What the task requires: If a line of the records contains the word "rolling", list it.

Items from a dataset
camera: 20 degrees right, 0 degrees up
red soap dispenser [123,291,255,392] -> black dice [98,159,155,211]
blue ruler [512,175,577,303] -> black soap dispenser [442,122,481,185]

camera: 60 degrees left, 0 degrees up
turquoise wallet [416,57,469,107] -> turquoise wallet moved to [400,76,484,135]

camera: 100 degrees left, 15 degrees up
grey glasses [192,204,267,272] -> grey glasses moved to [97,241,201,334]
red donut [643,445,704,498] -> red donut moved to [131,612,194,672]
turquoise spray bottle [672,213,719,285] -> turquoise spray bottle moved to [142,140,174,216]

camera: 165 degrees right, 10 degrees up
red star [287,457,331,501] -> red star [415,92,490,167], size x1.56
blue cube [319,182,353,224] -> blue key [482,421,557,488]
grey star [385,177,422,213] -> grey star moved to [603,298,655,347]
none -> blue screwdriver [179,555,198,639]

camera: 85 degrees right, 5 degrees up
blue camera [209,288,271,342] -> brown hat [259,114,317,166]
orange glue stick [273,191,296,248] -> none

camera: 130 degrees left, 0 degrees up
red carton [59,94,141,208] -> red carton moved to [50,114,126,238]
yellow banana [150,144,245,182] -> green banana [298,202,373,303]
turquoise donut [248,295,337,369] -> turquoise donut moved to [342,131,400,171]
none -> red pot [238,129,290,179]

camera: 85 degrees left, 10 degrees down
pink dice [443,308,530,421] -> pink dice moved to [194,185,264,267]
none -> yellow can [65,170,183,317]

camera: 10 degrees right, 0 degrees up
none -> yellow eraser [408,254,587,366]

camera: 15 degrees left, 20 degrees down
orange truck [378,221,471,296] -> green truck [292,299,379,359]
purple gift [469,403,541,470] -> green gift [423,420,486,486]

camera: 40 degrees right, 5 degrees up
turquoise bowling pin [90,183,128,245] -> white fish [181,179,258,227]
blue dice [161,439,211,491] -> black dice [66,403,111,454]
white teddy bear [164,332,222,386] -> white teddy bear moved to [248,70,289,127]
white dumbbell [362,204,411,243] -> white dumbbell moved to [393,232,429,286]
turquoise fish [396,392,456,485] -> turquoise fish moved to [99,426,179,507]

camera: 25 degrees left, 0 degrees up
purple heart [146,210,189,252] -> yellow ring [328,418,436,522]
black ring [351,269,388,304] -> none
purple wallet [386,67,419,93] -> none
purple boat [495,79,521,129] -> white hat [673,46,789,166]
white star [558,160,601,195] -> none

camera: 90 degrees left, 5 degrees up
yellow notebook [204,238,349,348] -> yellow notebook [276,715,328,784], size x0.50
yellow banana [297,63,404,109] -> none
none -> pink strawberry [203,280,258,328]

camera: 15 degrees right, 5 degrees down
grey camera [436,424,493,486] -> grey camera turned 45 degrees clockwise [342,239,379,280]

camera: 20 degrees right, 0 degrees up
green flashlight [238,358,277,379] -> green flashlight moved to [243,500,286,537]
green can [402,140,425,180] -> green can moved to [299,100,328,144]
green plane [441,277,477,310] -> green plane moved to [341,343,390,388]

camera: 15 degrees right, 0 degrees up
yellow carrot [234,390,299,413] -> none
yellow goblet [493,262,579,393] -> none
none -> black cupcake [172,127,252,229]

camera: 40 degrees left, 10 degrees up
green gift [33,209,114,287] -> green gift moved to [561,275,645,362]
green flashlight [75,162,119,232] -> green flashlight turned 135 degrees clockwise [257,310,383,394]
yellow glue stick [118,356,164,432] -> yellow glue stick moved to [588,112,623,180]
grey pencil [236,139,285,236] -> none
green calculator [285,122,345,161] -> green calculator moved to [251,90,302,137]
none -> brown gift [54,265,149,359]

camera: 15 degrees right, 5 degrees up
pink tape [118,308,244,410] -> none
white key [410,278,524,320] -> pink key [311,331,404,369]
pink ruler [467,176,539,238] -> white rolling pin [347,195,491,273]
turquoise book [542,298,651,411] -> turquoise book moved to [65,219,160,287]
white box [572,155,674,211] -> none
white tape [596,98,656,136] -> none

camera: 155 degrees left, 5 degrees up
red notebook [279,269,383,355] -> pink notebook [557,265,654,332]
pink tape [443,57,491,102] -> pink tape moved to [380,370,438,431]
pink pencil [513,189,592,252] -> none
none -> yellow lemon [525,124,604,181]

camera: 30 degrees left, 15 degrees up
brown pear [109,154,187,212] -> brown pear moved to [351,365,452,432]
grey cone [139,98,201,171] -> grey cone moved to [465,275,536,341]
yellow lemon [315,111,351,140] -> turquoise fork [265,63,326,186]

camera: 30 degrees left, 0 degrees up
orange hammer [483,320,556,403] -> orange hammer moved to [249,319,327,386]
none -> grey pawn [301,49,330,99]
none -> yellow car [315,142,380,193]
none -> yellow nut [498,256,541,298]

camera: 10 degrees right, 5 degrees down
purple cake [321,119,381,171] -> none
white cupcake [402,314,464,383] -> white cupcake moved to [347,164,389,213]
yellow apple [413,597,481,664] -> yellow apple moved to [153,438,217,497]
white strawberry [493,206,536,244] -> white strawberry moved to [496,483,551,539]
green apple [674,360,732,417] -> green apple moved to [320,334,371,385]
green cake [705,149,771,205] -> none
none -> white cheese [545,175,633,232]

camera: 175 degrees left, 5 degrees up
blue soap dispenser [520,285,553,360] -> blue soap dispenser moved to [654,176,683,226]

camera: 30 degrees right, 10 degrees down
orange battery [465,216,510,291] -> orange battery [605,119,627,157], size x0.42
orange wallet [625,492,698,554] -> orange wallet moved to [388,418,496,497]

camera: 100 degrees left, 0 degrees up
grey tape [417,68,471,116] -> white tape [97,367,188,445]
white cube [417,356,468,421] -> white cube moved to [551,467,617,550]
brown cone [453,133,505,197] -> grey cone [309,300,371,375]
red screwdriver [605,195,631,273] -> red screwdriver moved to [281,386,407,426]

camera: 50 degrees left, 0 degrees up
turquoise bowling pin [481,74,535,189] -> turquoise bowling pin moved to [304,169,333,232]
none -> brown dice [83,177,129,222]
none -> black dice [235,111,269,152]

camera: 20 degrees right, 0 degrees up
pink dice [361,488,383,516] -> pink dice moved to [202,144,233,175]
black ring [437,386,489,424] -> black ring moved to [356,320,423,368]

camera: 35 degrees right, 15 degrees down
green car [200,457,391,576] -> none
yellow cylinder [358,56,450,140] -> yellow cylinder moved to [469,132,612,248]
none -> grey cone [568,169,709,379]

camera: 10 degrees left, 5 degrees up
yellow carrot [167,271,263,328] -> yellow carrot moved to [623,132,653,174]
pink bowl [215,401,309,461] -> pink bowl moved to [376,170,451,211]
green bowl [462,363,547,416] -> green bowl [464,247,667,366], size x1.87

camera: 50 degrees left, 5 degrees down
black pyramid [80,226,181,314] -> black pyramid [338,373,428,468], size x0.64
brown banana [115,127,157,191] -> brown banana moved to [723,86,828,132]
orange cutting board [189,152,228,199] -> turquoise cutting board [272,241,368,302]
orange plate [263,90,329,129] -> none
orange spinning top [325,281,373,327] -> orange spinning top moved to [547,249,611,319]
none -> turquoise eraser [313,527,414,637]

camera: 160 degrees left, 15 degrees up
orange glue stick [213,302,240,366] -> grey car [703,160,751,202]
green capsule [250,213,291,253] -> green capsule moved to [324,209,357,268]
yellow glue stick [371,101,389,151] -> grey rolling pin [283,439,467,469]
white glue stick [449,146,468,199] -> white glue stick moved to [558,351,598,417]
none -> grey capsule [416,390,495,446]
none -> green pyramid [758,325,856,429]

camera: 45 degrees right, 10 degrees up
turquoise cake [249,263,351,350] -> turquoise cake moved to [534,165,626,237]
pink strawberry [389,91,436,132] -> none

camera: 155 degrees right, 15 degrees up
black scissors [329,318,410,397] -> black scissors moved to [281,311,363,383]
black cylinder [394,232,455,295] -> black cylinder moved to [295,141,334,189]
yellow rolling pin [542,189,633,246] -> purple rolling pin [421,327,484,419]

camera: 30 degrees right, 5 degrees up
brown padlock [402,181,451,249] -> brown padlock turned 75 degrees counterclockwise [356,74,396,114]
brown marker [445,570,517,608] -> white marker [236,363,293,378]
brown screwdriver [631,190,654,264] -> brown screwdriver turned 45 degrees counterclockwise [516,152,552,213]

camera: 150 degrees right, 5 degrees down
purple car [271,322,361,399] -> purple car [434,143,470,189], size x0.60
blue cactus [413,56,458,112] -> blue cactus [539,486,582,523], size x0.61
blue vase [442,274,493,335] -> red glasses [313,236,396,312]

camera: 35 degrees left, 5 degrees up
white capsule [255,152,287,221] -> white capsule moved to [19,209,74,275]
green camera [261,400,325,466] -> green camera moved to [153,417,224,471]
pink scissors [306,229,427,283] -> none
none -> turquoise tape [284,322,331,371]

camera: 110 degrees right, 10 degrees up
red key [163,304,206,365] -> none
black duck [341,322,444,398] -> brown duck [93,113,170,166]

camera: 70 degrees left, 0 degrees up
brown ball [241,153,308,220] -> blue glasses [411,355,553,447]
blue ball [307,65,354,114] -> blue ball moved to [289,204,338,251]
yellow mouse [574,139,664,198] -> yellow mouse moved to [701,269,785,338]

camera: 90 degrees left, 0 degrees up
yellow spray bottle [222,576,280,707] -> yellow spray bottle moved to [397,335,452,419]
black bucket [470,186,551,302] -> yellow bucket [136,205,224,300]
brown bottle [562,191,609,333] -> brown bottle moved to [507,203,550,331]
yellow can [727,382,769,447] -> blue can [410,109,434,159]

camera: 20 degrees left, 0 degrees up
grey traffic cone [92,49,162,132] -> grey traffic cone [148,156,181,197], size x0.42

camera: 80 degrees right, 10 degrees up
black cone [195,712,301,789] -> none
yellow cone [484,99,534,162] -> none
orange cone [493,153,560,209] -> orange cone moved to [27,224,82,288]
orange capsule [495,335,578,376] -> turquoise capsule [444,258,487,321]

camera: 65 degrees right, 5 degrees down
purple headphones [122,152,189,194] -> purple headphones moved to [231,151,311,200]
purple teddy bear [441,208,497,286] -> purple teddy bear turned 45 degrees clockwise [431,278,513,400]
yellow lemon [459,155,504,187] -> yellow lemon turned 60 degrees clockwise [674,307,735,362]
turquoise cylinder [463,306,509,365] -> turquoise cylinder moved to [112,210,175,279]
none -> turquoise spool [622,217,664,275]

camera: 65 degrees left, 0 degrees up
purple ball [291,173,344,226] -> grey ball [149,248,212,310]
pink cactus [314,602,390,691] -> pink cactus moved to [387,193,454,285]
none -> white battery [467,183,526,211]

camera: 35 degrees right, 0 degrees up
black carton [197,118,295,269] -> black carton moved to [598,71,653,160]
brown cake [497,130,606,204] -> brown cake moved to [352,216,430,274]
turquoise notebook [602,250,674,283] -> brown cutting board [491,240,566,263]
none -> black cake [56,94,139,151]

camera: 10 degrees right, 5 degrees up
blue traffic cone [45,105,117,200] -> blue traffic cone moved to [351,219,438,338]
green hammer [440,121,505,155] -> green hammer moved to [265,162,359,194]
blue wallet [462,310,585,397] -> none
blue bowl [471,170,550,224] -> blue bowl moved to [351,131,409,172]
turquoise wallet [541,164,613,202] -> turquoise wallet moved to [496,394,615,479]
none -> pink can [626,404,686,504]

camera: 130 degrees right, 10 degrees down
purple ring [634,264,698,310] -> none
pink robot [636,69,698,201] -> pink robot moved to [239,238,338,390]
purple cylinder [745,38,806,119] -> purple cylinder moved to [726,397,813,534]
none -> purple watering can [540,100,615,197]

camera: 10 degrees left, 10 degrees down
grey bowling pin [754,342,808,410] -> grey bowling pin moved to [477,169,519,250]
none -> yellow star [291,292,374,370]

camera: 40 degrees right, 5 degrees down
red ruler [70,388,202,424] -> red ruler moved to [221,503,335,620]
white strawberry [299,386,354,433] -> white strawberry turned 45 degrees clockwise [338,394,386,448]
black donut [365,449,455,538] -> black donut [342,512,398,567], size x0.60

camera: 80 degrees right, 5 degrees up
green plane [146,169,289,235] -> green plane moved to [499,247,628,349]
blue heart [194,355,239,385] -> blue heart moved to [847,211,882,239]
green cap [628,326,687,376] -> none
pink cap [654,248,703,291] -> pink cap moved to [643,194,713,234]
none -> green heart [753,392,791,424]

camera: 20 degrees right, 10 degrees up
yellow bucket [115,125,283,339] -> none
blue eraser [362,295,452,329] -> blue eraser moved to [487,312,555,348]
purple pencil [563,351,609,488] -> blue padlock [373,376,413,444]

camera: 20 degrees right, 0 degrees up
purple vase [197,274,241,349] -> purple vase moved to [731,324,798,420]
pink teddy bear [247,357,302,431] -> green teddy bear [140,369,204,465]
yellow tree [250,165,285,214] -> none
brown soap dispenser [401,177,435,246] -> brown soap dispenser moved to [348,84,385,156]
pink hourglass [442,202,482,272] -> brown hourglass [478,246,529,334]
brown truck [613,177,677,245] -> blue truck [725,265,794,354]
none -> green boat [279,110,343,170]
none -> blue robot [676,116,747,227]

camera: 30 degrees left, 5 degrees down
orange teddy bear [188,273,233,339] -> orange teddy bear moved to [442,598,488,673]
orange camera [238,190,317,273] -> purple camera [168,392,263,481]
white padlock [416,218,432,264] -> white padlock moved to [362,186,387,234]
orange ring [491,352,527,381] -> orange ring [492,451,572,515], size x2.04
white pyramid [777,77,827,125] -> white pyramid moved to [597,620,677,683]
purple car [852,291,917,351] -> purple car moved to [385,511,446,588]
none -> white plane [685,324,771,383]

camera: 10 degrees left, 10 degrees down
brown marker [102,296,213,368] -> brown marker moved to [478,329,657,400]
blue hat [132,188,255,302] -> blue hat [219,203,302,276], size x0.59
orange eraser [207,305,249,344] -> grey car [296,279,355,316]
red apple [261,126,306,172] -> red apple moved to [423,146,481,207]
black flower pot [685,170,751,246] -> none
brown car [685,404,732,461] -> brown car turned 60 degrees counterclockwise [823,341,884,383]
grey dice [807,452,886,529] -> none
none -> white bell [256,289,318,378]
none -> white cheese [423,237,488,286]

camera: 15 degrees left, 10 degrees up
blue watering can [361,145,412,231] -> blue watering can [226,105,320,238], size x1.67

Problem solution:
pink ruler [467,176,539,238] -> white rolling pin [347,195,491,273]
yellow glue stick [371,101,389,151] -> grey rolling pin [283,439,467,469]
yellow rolling pin [542,189,633,246] -> purple rolling pin [421,327,484,419]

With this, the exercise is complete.